Object change listings
┌──
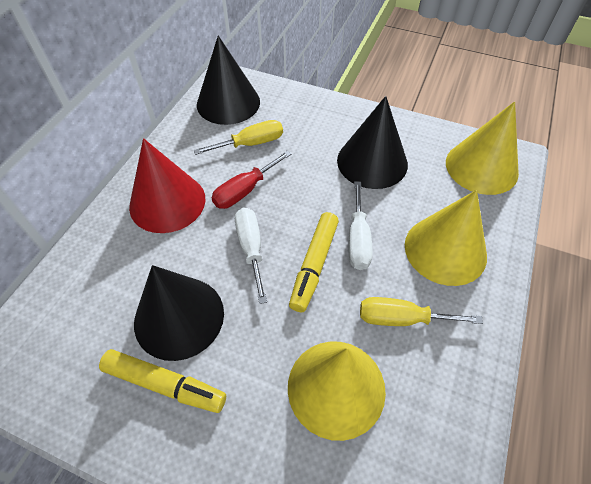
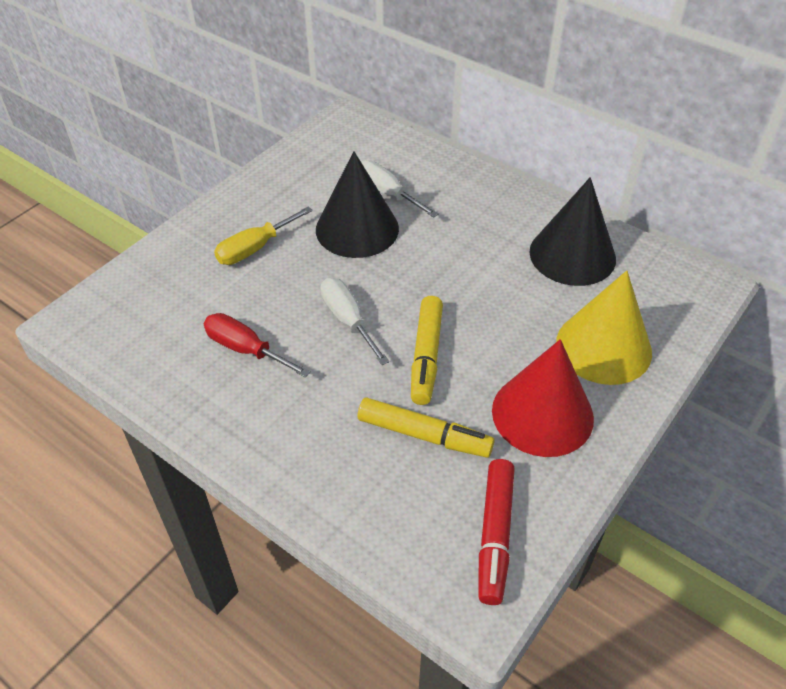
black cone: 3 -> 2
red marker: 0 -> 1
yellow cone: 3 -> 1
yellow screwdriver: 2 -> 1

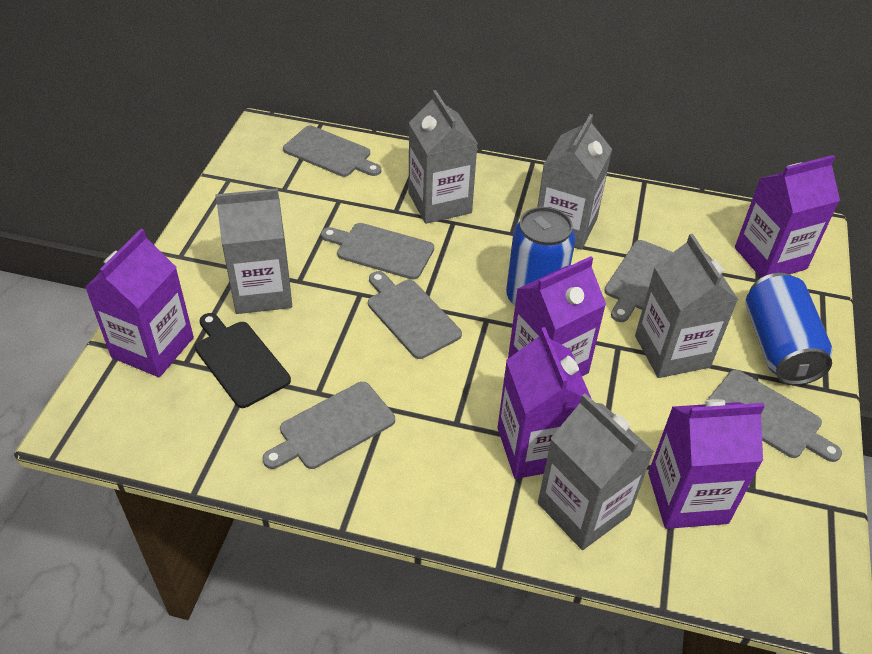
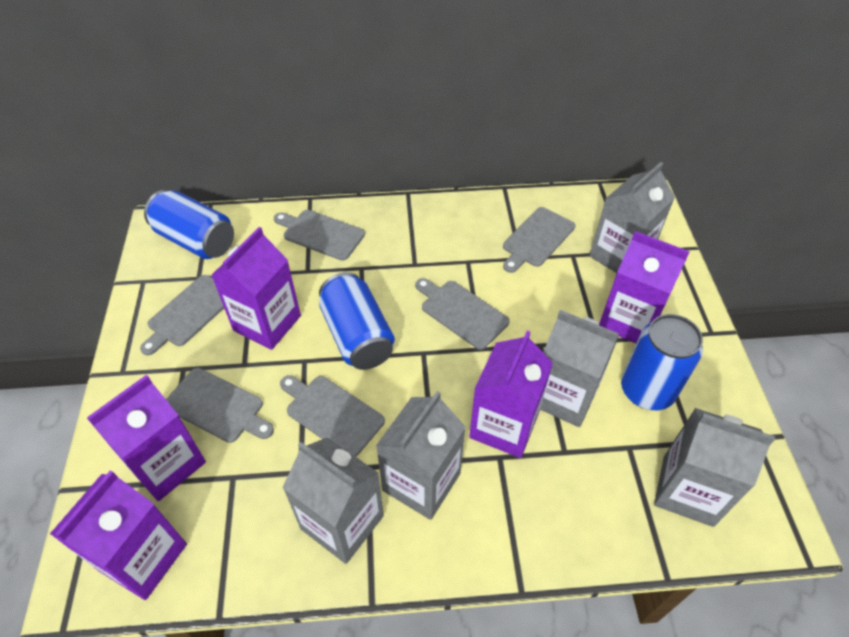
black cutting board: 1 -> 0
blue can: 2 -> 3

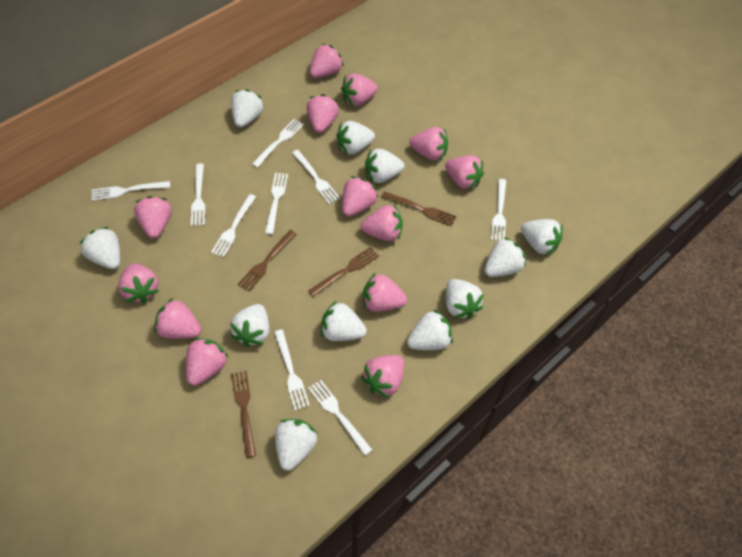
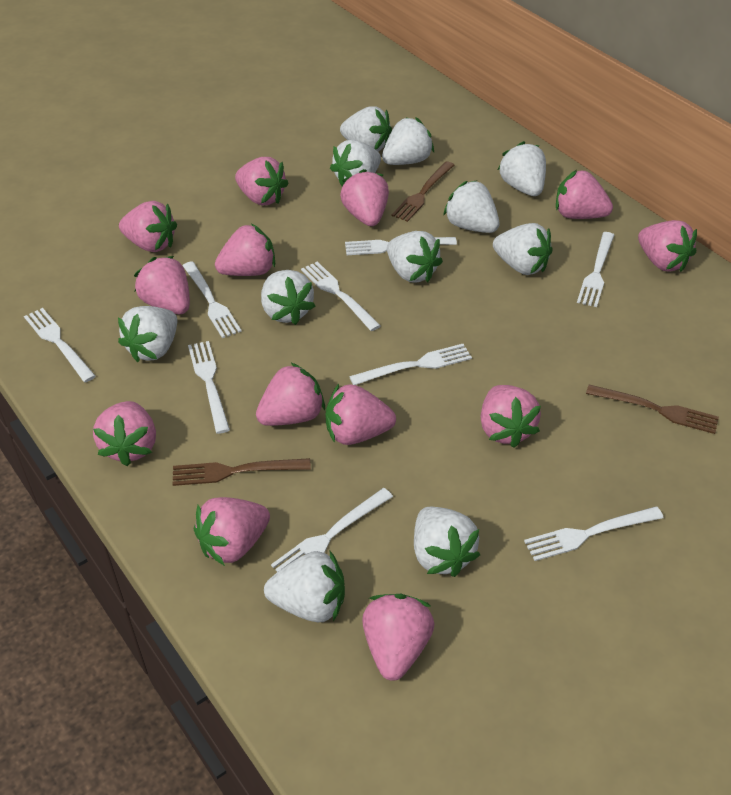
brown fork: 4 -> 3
└──
Above are some records. Copy each of their lines that holds the string "yellow".

yellow cone: 3 -> 1
yellow screwdriver: 2 -> 1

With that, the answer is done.